• _Work to be completed_:
Copy the listing below letter for letter, passing over each picture.

• _Material for the task_:
—————

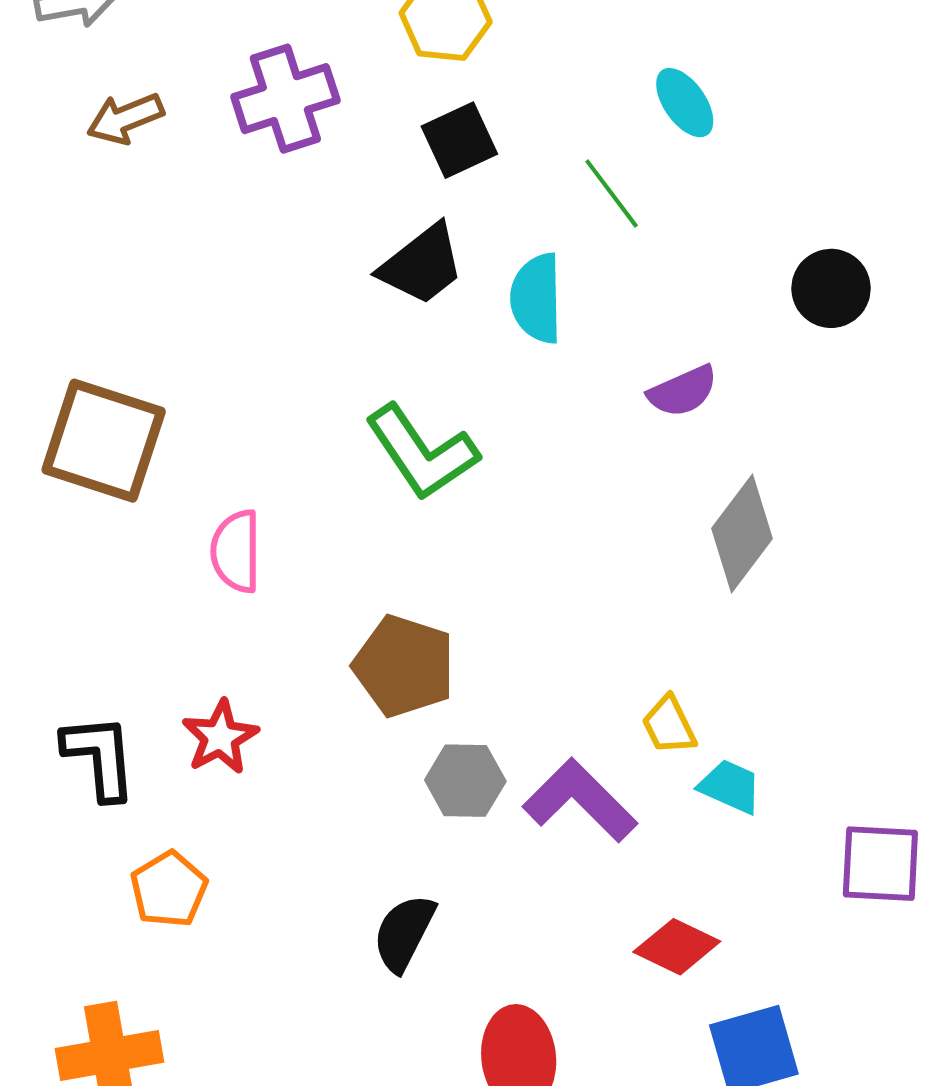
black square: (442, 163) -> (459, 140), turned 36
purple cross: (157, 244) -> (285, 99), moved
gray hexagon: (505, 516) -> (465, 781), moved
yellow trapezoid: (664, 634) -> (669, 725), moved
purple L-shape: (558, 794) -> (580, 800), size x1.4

—————

• _Response area_:
black square: (442, 163) -> (459, 140), turned 36
purple cross: (157, 244) -> (285, 99), moved
gray hexagon: (505, 516) -> (465, 781), moved
yellow trapezoid: (664, 634) -> (669, 725), moved
purple L-shape: (558, 794) -> (580, 800), size x1.4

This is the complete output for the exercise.